* **Task brief**
The entries below must be reproduced exactly; their pictures are not part of the copy.

* **Image sequences with shape edits**
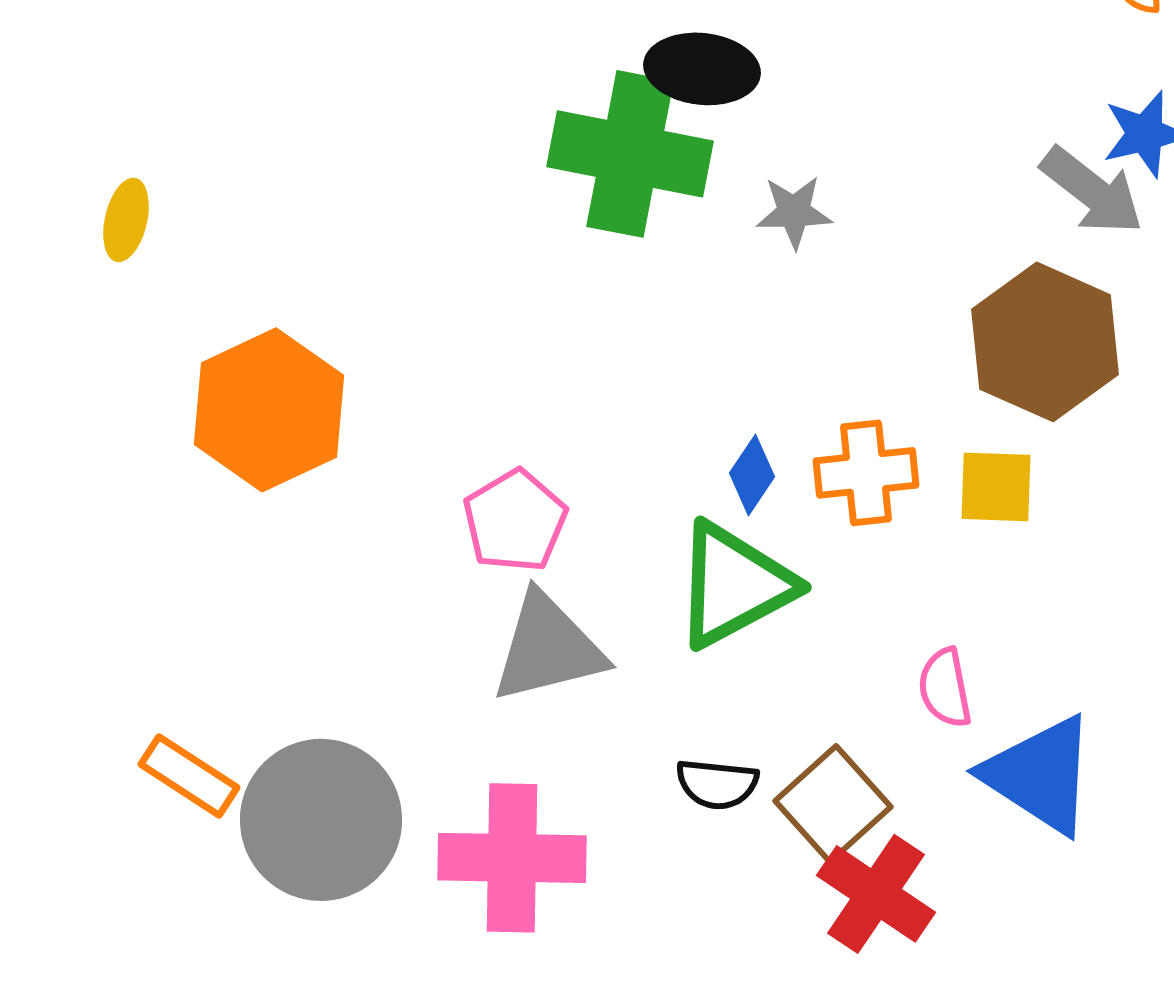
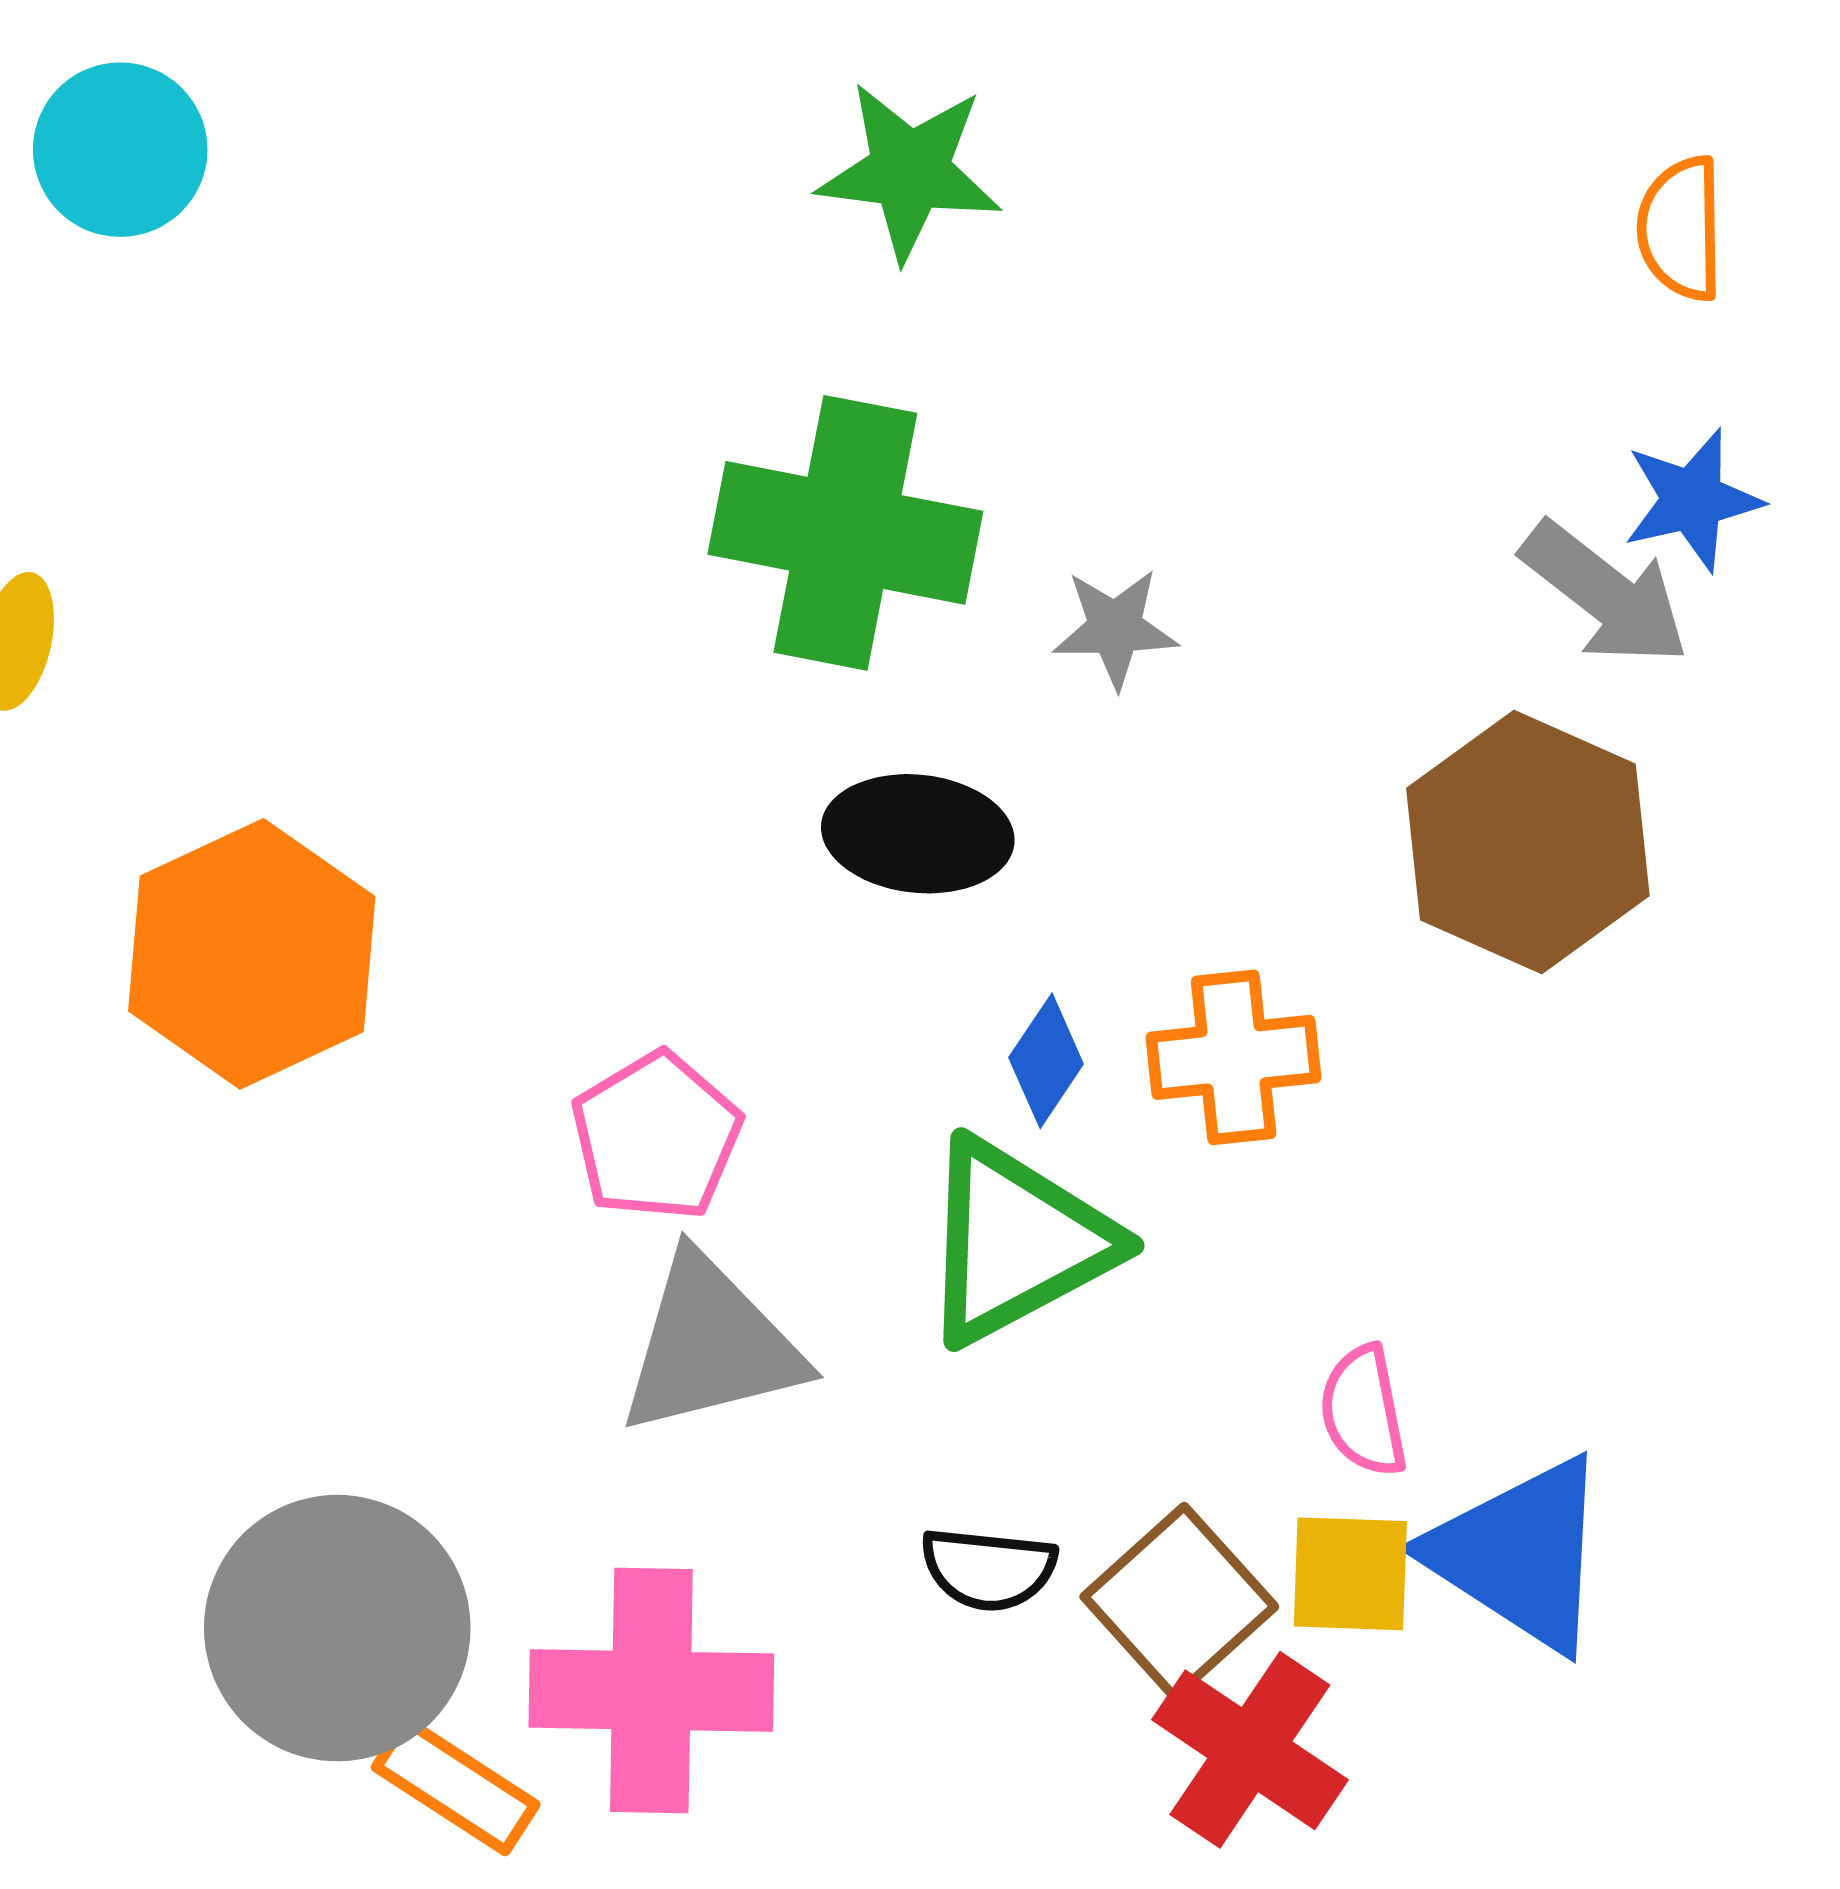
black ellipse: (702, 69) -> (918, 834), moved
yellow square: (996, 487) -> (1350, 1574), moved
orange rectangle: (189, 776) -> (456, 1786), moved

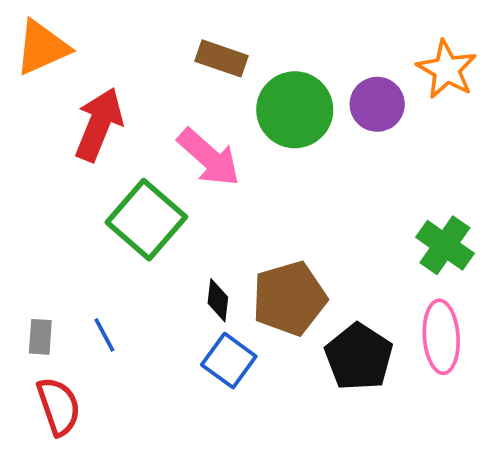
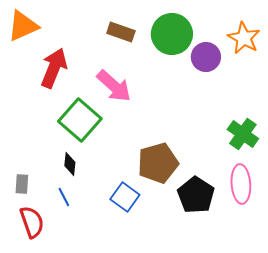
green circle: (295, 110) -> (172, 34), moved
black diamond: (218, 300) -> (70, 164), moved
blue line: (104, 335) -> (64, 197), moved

* **Task response**
black ellipse: (702, 69) -> (918, 834), moved
yellow square: (996, 487) -> (1350, 1574), moved
orange rectangle: (189, 776) -> (456, 1786), moved

green circle: (295, 110) -> (172, 34), moved
black diamond: (218, 300) -> (70, 164), moved
blue line: (104, 335) -> (64, 197), moved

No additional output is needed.